## EXERCISE OBJECTIVE
Find every line below where the string "buffer" shows up, and copy those lines.

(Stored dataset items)
[Start of Attachment]

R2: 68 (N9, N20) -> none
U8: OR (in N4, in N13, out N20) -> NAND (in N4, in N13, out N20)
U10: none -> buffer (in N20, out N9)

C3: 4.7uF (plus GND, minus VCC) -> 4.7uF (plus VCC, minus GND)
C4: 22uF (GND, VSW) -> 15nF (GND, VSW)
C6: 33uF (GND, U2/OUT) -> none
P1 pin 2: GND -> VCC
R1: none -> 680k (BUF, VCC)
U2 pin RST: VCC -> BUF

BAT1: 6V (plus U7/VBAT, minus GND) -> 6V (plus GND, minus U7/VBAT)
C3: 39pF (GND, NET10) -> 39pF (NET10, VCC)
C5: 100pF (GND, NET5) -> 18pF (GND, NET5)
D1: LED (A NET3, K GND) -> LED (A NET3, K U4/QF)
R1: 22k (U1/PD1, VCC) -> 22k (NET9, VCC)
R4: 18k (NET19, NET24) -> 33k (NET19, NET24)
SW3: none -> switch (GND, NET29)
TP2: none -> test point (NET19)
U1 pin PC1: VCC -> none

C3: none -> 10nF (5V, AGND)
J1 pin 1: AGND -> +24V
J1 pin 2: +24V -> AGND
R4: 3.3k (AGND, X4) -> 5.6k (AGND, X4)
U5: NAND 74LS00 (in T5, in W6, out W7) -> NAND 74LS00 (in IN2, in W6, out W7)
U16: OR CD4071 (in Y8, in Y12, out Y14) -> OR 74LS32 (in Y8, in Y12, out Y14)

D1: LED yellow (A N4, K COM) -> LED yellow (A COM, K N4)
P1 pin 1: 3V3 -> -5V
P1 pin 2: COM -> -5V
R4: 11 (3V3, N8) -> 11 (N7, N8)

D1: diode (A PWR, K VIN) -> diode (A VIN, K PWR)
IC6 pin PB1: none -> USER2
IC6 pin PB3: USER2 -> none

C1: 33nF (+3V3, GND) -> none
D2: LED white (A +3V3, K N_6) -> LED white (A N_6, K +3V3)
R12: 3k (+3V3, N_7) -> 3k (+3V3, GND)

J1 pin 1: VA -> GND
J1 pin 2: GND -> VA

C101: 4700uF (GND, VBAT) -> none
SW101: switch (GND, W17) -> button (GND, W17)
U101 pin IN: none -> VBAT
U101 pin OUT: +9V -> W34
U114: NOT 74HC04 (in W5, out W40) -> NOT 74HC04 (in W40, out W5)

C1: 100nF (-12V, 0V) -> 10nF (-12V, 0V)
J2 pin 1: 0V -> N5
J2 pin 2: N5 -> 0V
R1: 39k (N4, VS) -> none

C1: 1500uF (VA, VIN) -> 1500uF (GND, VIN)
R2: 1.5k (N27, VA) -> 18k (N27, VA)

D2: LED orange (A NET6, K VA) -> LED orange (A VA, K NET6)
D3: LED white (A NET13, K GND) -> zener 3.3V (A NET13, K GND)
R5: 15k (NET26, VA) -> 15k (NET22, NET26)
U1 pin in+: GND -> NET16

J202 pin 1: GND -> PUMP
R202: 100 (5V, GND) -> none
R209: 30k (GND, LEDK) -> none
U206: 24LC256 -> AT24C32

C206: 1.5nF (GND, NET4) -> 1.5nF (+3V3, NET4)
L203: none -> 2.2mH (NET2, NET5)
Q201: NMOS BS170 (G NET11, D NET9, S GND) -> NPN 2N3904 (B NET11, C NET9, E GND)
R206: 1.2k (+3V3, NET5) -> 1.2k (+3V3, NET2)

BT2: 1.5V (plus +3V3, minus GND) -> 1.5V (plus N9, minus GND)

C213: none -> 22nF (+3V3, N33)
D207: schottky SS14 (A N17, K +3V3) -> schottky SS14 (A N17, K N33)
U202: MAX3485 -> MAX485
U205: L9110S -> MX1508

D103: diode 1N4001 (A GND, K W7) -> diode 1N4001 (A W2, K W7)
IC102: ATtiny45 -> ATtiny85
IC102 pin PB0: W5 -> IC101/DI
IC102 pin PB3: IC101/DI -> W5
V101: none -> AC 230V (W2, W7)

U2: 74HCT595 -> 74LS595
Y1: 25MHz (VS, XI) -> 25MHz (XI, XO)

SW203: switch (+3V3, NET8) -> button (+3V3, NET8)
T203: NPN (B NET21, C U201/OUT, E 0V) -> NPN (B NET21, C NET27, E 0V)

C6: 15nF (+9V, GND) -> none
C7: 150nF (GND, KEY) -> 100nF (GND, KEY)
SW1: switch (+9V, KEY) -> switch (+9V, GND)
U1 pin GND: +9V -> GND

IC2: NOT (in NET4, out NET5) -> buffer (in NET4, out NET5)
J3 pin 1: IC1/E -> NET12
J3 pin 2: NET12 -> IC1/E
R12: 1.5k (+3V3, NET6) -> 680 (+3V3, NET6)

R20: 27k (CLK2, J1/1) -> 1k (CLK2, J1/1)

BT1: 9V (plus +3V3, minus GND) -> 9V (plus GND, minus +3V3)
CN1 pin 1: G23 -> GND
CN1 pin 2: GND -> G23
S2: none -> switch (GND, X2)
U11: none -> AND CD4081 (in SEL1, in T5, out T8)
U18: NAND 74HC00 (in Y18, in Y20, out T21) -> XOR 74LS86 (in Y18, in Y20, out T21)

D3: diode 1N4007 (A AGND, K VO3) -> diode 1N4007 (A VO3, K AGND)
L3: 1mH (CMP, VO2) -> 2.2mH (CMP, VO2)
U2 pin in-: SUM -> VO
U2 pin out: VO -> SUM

[End of Attachment]

## ANSWER SECTION
U10: none -> buffer (in N20, out N9)
IC2: NOT (in NET4, out NET5) -> buffer (in NET4, out NET5)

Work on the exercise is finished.